*Records provided*:
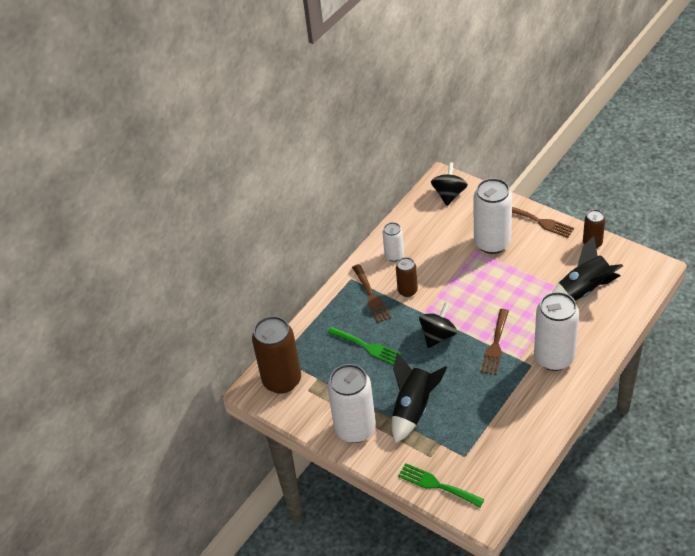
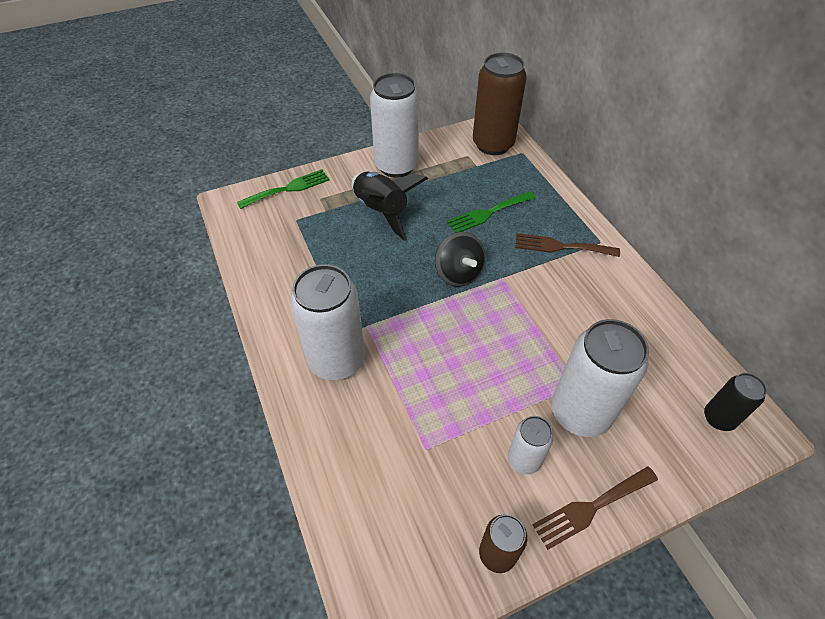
camera: 115 degrees right, 5 degrees up
(394, 255) = (617, 296): white can -> white can (524, 460)
(407, 291) = (547, 280): brown can -> none
(449, 194) = (718, 418): black spinning top -> black can
(495, 345) = (403, 316): brown fork -> none
(583, 290) = (413, 469): black rocket -> none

*Brief*:
Without including any picture, write out the material above verbatim.

*Response to the exercise*:
camera: 115 degrees right, 5 degrees up
(394, 255) = (617, 296): white can -> white can (524, 460)
(407, 291) = (547, 280): brown can -> none
(449, 194) = (718, 418): black spinning top -> black can
(495, 345) = (403, 316): brown fork -> none
(583, 290) = (413, 469): black rocket -> none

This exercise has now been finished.